**Work request**
Look through the entries below. Report each line that has the word "schottky" in it.

====================

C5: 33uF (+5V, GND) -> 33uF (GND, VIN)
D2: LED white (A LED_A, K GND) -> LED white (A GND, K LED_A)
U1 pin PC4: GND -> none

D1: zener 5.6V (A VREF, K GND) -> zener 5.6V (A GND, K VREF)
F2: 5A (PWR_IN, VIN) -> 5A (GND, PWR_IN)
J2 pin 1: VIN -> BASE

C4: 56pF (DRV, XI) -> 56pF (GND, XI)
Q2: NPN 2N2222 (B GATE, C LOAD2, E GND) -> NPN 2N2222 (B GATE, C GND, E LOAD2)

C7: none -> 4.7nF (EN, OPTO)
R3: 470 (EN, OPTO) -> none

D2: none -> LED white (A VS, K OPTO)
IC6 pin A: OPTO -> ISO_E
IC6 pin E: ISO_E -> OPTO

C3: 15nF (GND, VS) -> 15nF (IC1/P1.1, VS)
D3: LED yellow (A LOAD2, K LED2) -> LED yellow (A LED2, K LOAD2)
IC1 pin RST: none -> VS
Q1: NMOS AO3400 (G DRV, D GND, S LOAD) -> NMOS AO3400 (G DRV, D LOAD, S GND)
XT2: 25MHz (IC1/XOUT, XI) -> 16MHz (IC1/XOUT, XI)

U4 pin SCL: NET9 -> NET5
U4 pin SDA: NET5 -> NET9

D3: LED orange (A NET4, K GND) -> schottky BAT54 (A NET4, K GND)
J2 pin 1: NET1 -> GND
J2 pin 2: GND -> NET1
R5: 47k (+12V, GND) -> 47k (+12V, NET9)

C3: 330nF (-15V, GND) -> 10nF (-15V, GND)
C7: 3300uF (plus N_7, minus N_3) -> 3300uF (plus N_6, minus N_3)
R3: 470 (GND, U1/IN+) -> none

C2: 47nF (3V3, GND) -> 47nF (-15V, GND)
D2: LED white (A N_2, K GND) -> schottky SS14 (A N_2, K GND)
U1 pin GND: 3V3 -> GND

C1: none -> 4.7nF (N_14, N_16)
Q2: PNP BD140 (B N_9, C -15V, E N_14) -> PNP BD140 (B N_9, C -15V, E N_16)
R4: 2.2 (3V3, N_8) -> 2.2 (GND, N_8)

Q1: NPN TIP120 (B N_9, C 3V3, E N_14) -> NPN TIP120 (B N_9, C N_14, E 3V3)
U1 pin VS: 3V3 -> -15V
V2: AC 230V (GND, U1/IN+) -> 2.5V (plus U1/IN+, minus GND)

====================

**Answer space**
D3: LED orange (A NET4, K GND) -> schottky BAT54 (A NET4, K GND)
D2: LED white (A N_2, K GND) -> schottky SS14 (A N_2, K GND)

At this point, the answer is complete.